Object state change records
*** Begin section ***

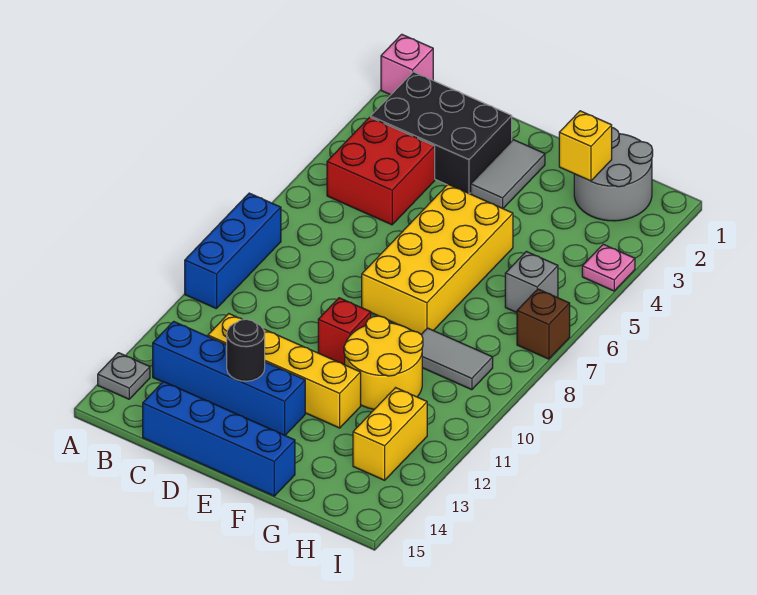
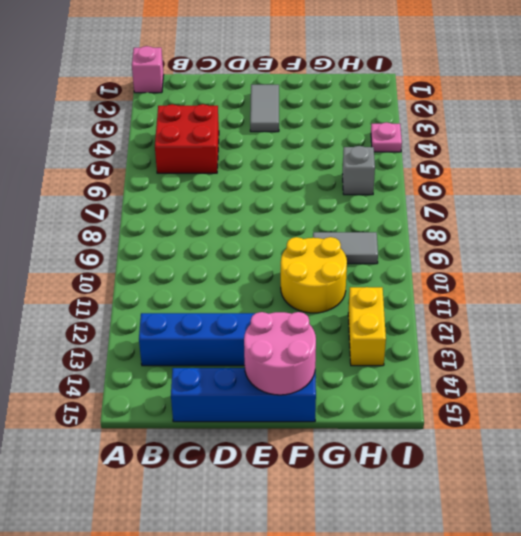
pink 2x2 round brick [244,312,316,395] -> none
none -> blue 1x3 brick [185,193,281,309]
none -> grey 1x1 plate [98,353,150,399]
none -> black 2x3 brick [371,72,512,194]

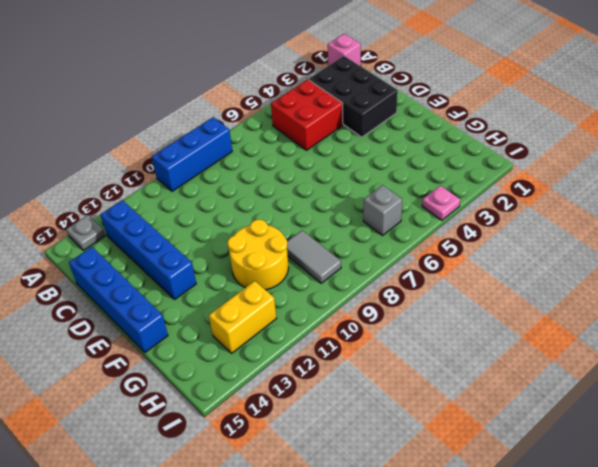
none -> yellow 1x4 brick [208,314,361,428]
none -> grey 1x2 tile [471,140,545,208]
none -> yellow 2x4 brick [362,184,513,334]

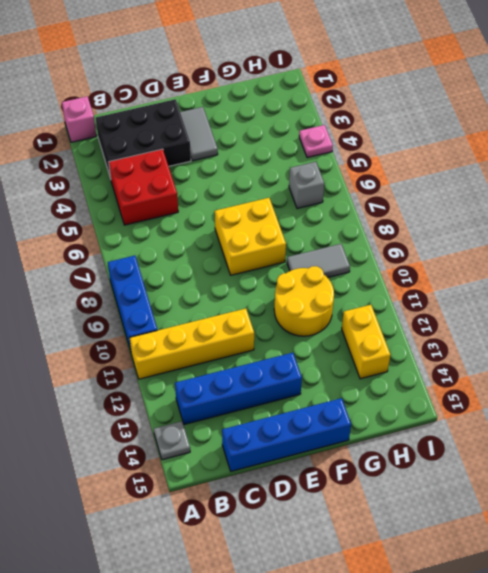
yellow 1x4 brick [129,309,254,379] -> yellow 1x4 brick moved to [208,314,361,428]
yellow 2x2 brick [215,198,286,275] -> yellow 2x4 brick [362,184,513,334]
none -> red 1x1 brick [318,298,371,365]
none -> grey 2x2 round brick [574,128,653,221]
none -> brown 1x1 brick [517,289,570,359]

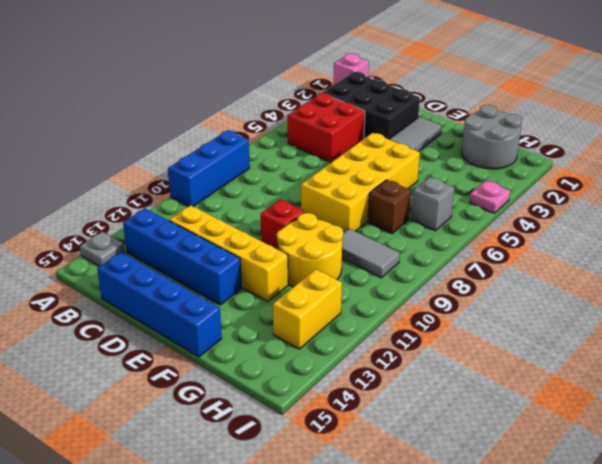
brown 1x1 brick [368,180,411,234] -> brown 1x1 brick moved to [517,289,570,359]
none -> black 1x1 round brick [227,319,265,381]
none -> yellow 1x1 brick [559,111,612,181]

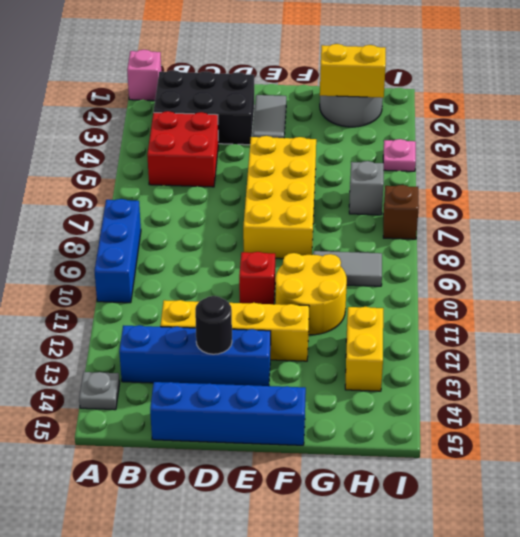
yellow 1x2 brick [320,44,386,98] -> yellow 1x1 brick [559,111,612,181]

*** End section ***

> **What to work on**: Carry over each record above character for character, with the pictures left out.

> **Output for this task**:
pink 2x2 round brick [244,312,316,395] -> none
none -> blue 1x3 brick [185,193,281,309]
none -> grey 1x1 plate [98,353,150,399]
none -> black 2x3 brick [371,72,512,194]

none -> yellow 1x4 brick [208,314,361,428]
none -> grey 1x2 tile [471,140,545,208]
none -> yellow 2x4 brick [362,184,513,334]

yellow 1x4 brick [129,309,254,379] -> yellow 1x4 brick moved to [208,314,361,428]
yellow 2x2 brick [215,198,286,275] -> yellow 2x4 brick [362,184,513,334]
none -> red 1x1 brick [318,298,371,365]
none -> grey 2x2 round brick [574,128,653,221]
none -> brown 1x1 brick [517,289,570,359]

brown 1x1 brick [368,180,411,234] -> brown 1x1 brick moved to [517,289,570,359]
none -> black 1x1 round brick [227,319,265,381]
none -> yellow 1x1 brick [559,111,612,181]

yellow 1x2 brick [320,44,386,98] -> yellow 1x1 brick [559,111,612,181]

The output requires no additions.